> EXERCISE PROMPT
Could you set down exactly the lines in the records below between the line holding "brown brick E1:E3" and the line holding "lime plate K10:L10", inclusive?

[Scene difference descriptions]
◇ ◇ ◇ ◇ ◇ ◇ ◇
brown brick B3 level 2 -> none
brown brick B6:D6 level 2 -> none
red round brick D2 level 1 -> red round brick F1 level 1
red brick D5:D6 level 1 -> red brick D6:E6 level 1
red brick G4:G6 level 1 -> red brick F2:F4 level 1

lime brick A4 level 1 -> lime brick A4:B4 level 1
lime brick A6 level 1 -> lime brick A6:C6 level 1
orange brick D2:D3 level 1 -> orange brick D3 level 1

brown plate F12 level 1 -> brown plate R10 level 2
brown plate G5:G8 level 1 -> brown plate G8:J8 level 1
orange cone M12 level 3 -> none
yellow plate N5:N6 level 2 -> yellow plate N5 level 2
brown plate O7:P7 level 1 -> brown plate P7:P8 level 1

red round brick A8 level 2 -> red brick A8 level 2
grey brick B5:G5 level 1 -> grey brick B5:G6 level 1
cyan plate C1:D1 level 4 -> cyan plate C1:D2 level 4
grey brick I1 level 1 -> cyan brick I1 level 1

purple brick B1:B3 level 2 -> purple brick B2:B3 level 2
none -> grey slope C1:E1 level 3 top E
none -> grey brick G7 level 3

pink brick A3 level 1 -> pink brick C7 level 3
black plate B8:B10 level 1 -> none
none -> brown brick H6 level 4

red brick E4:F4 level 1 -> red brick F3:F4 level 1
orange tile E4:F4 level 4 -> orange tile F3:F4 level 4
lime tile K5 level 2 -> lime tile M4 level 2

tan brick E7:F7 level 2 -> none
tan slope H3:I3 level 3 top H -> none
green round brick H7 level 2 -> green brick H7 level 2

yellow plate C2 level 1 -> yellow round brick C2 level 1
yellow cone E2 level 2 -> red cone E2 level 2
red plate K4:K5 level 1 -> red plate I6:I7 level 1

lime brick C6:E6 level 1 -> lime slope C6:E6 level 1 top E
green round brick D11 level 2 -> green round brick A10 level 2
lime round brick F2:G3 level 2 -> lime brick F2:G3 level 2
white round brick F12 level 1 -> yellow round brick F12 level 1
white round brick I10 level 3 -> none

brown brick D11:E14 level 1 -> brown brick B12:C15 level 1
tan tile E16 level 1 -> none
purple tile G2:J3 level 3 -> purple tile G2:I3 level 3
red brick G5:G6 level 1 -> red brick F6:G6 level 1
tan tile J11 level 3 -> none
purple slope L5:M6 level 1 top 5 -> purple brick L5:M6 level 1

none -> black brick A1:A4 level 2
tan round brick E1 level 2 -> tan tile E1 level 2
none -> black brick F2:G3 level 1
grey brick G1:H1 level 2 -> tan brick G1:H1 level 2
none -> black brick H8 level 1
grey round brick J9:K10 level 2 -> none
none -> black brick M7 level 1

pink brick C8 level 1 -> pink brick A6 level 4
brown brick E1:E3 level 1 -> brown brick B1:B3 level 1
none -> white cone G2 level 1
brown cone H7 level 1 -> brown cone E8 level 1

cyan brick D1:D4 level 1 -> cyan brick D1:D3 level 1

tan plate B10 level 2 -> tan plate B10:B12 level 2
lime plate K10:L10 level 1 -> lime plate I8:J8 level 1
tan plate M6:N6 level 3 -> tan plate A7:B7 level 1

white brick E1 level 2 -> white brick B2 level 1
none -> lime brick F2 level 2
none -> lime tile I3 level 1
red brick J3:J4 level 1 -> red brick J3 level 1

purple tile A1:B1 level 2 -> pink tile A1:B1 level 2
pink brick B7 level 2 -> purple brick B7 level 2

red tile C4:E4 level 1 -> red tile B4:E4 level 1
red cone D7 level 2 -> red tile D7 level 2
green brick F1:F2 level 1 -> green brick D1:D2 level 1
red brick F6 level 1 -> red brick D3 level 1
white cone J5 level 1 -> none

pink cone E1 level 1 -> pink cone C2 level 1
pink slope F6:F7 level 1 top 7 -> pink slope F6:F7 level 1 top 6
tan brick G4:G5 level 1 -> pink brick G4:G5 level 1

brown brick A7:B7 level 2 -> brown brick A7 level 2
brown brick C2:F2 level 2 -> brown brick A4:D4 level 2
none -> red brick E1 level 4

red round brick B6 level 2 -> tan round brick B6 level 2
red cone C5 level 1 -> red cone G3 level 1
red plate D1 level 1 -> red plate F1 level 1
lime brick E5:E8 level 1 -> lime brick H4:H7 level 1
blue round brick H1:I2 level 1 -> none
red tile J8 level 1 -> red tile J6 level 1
◇ ◇ ◇ ◇ ◇ ◇ ◇
> TASK RESULT
brown brick E1:E3 level 1 -> brown brick B1:B3 level 1
none -> white cone G2 level 1
brown cone H7 level 1 -> brown cone E8 level 1

cyan brick D1:D4 level 1 -> cyan brick D1:D3 level 1

tan plate B10 level 2 -> tan plate B10:B12 level 2
lime plate K10:L10 level 1 -> lime plate I8:J8 level 1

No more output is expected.